__What to work on__.
Report each line of the entries below that has the word "degrees" in it.

[Spatial reasoning data]
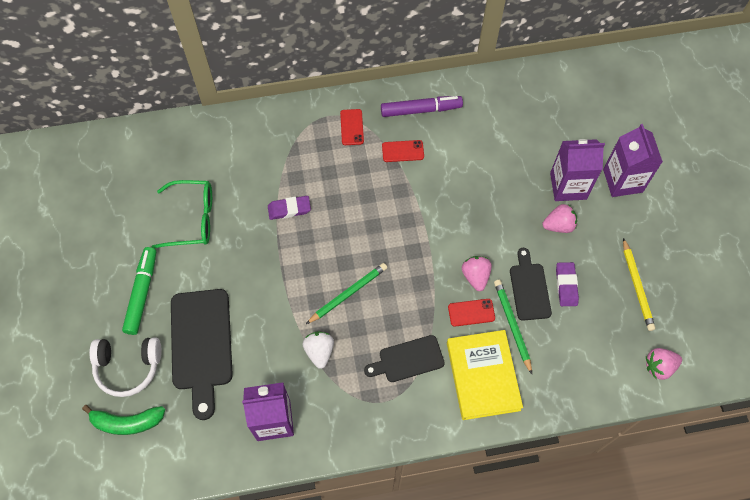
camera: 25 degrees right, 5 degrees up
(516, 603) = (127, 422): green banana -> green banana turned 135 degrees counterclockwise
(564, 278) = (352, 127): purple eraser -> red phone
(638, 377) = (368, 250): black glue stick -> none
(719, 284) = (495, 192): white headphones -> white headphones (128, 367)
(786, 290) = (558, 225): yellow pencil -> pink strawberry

__Problem solution__.
camera: 25 degrees right, 5 degrees up
(516, 603) = (127, 422): green banana -> green banana turned 135 degrees counterclockwise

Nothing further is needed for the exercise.